**Problem details**
Please reproduce the listing from its first line through the line containing "center [1150, 705].", switching "coordinates" to "location" and changing nothing else. Leave out the pictures.

**Input material**
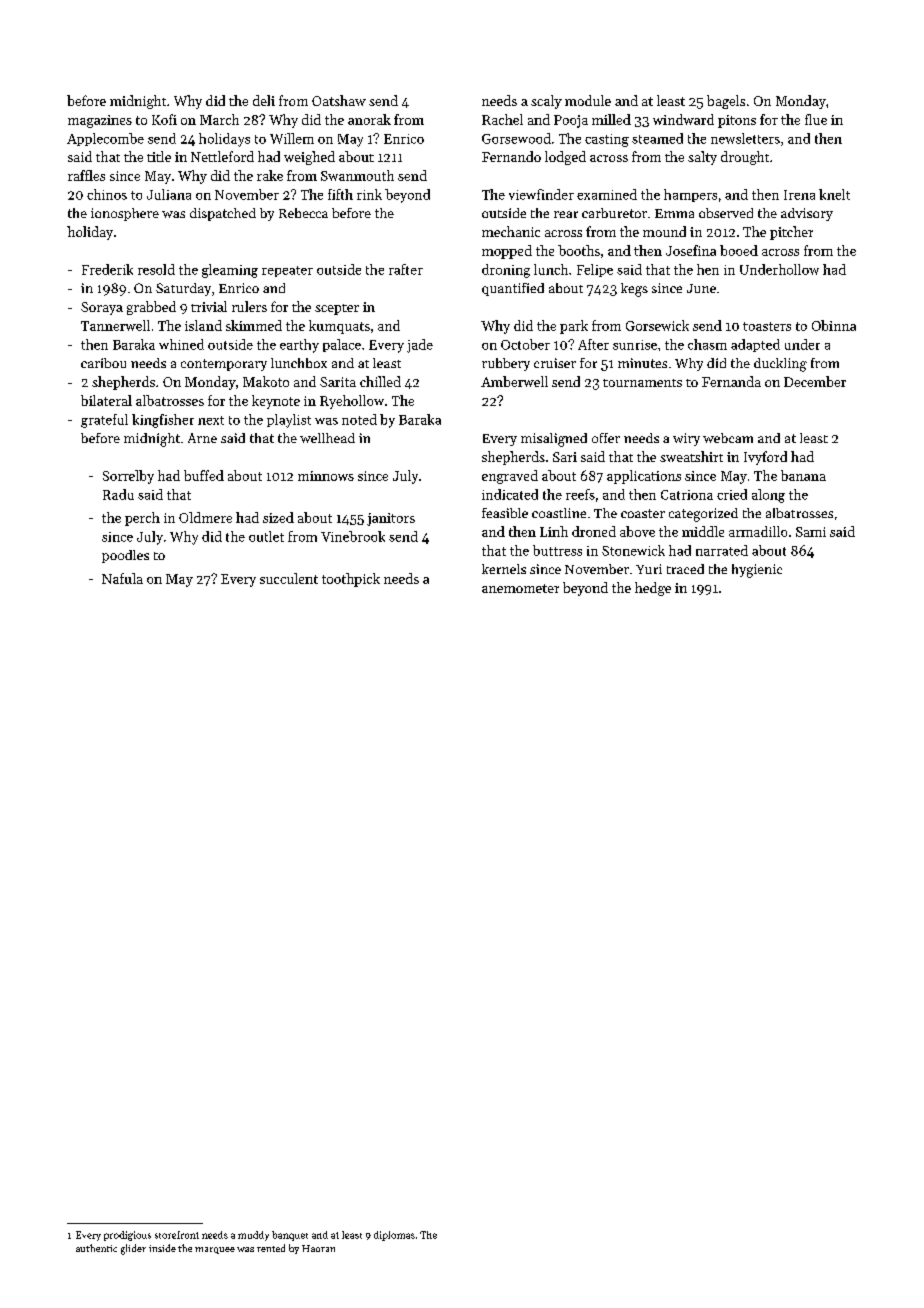 The height and width of the document is (1308, 924). What do you see at coordinates (151, 308) in the document?
I see `grabbed` at bounding box center [151, 308].
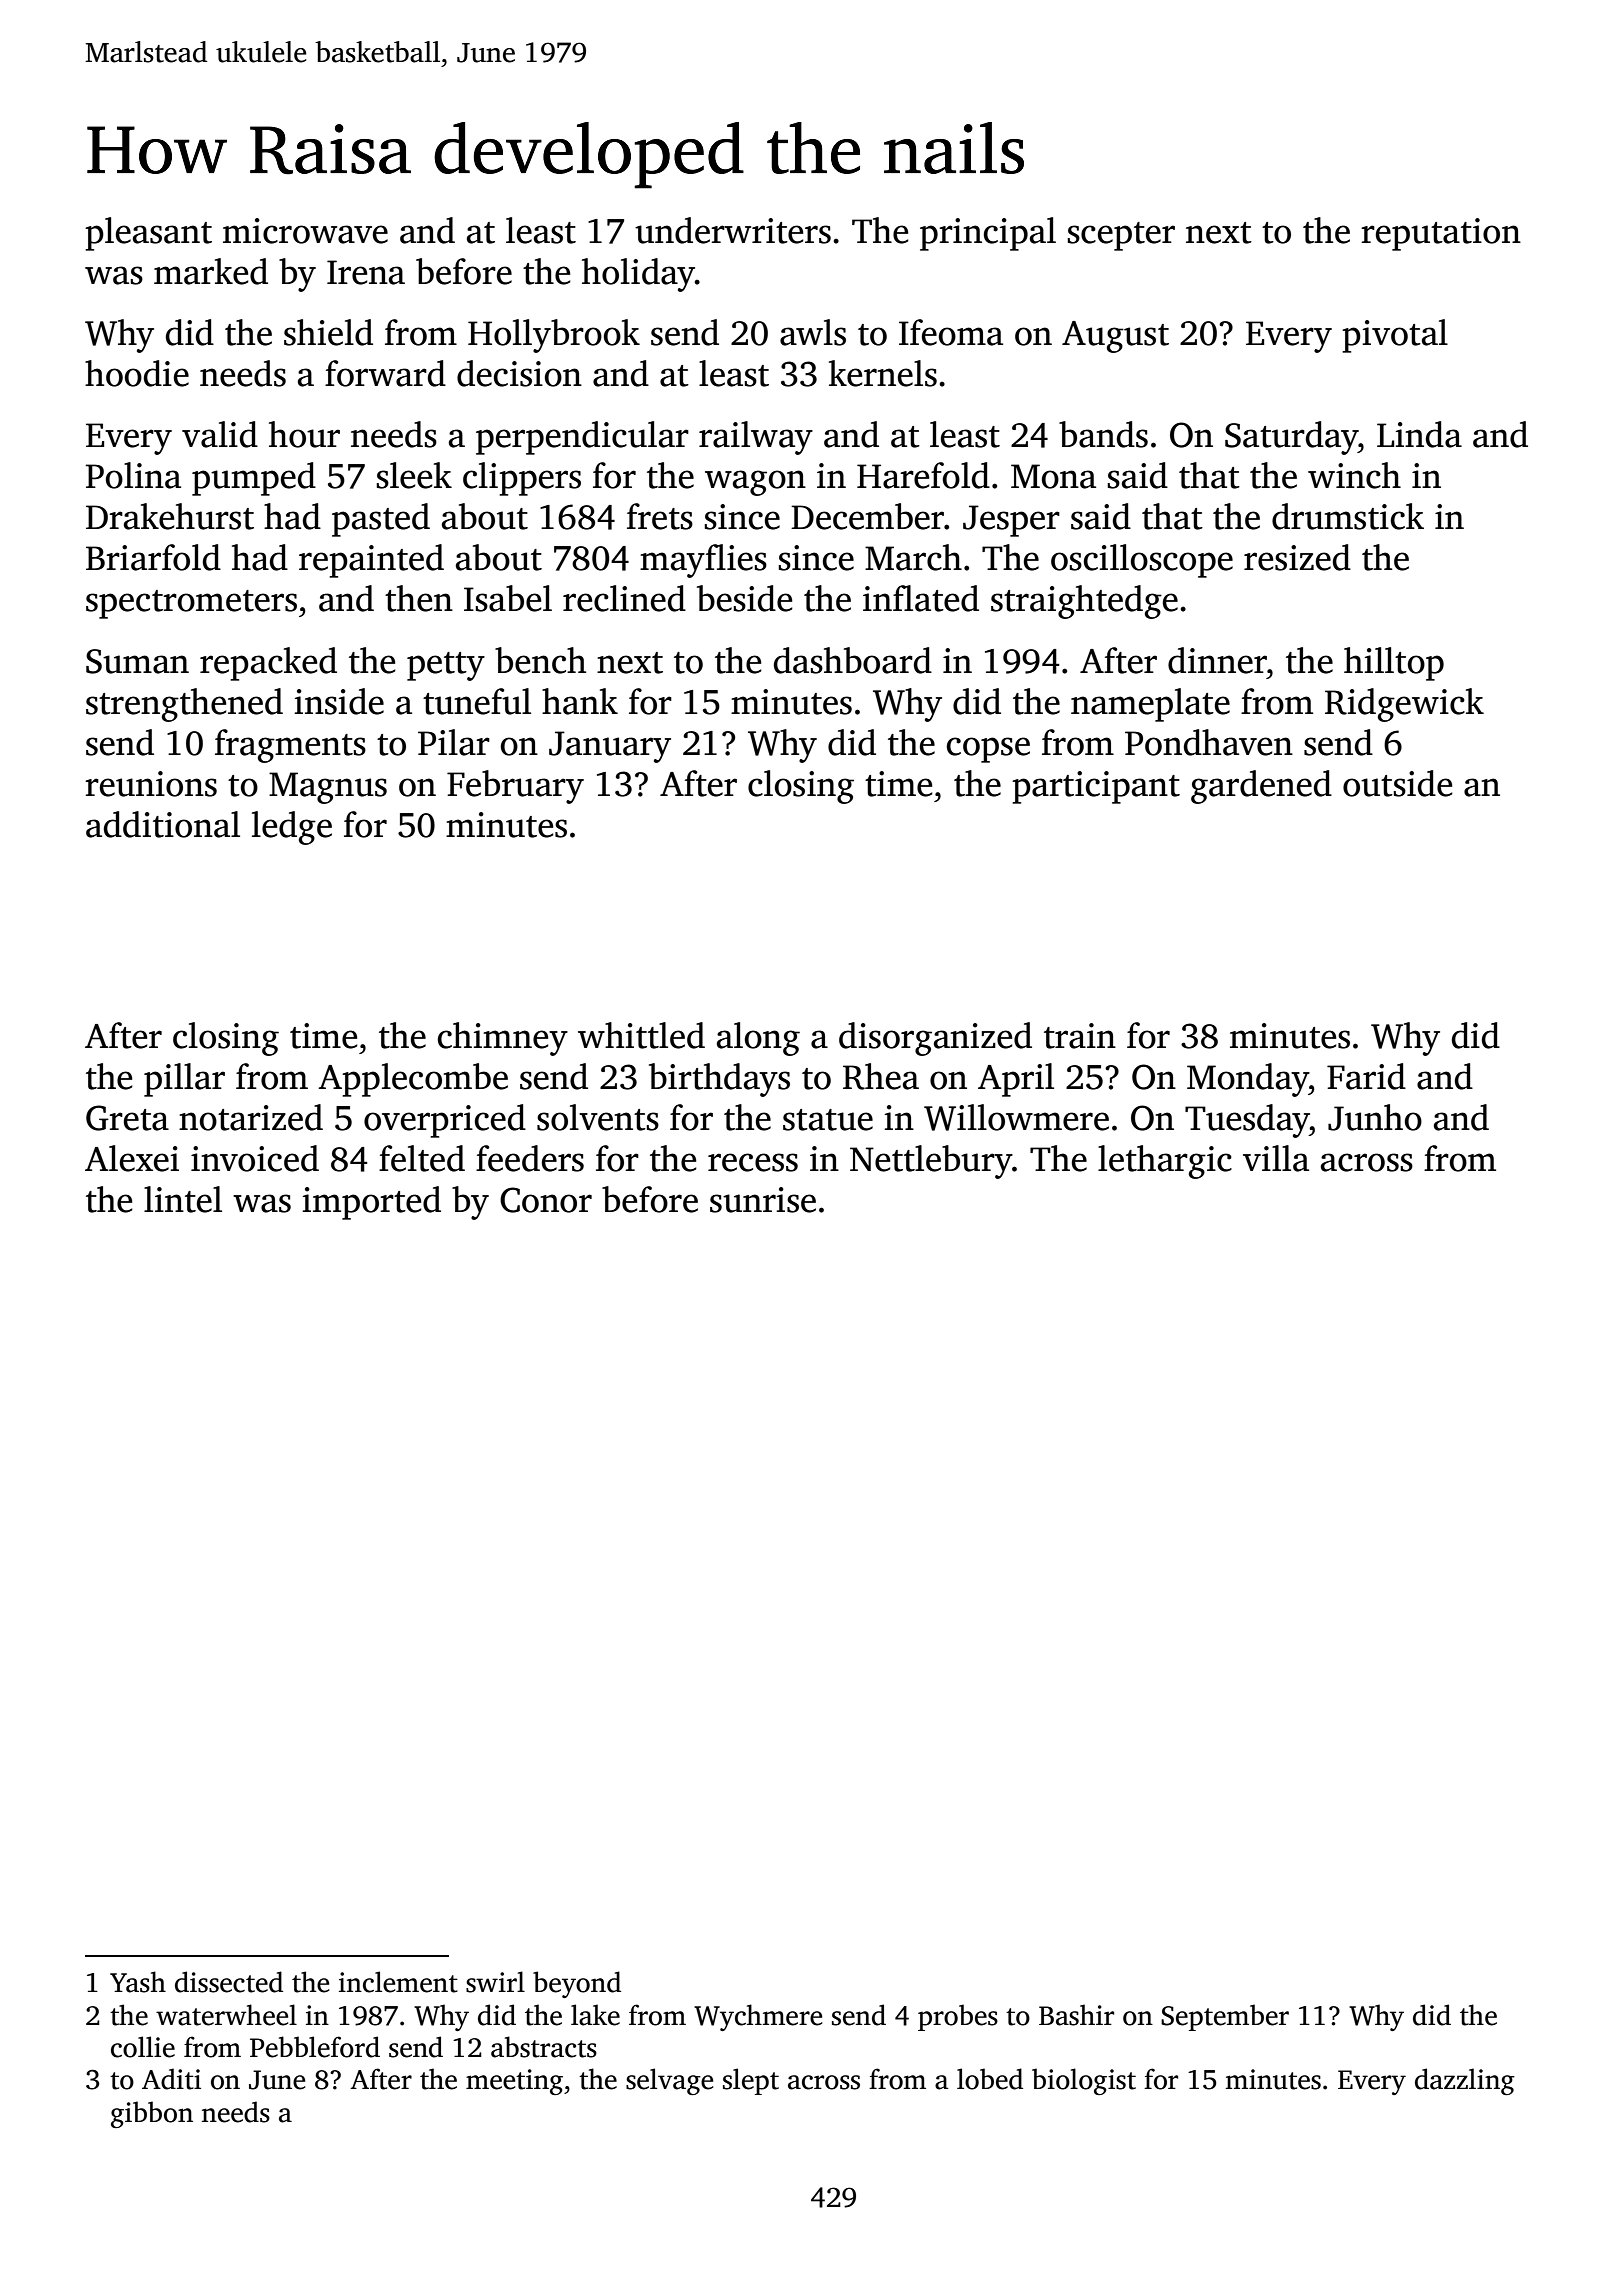 The height and width of the image is (2292, 1620). What do you see at coordinates (1150, 705) in the image?
I see `nameplate` at bounding box center [1150, 705].
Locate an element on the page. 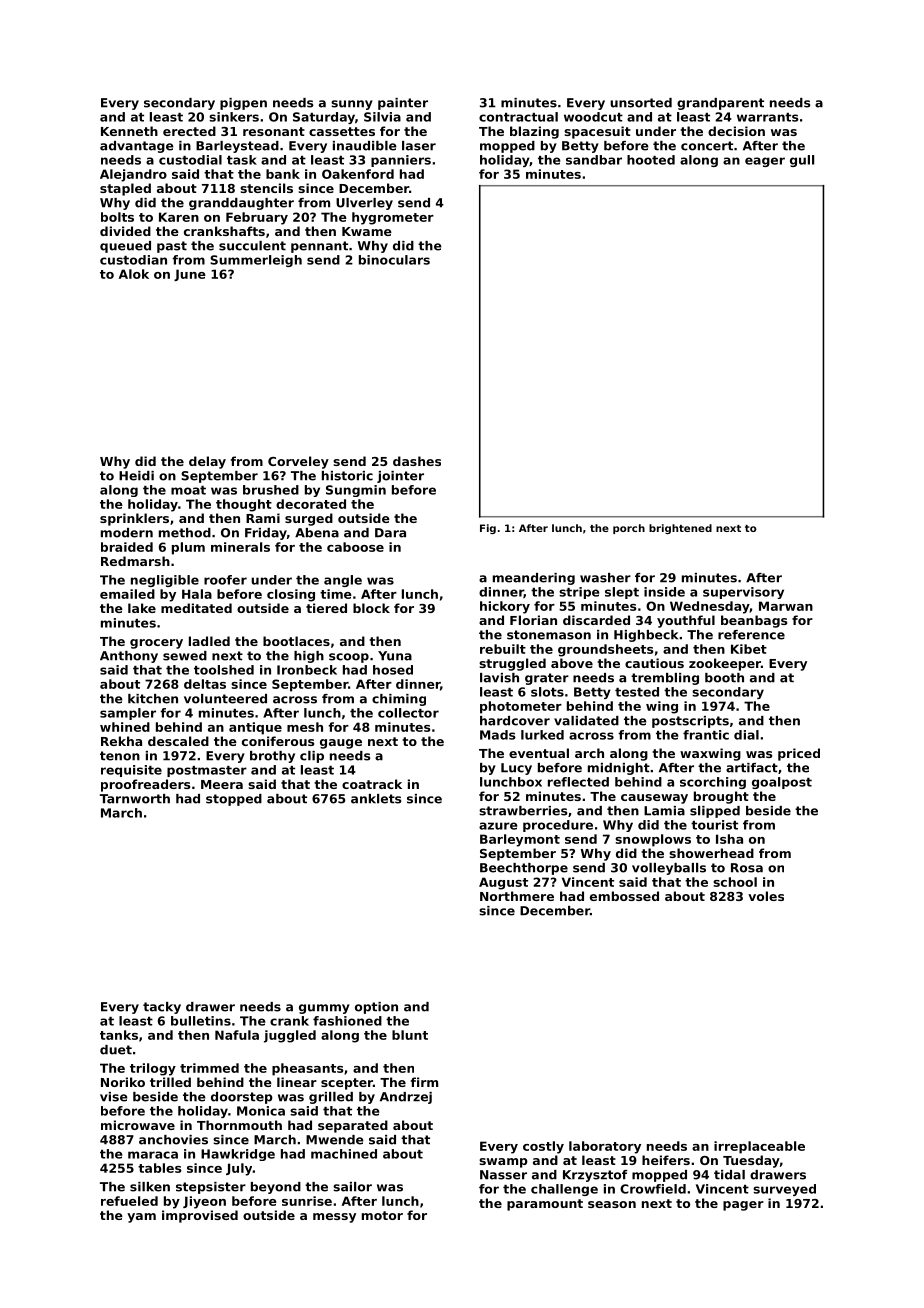 This document has height=1308, width=924. Fig is located at coordinates (488, 529).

**Solution to this problem**
 The height and width of the document is (1308, 924). What do you see at location (151, 308) in the document?
I see `grabbed` at bounding box center [151, 308].
 The height and width of the image is (2292, 1620). What do you see at location (1150, 705) in the image?
I see `nameplate` at bounding box center [1150, 705].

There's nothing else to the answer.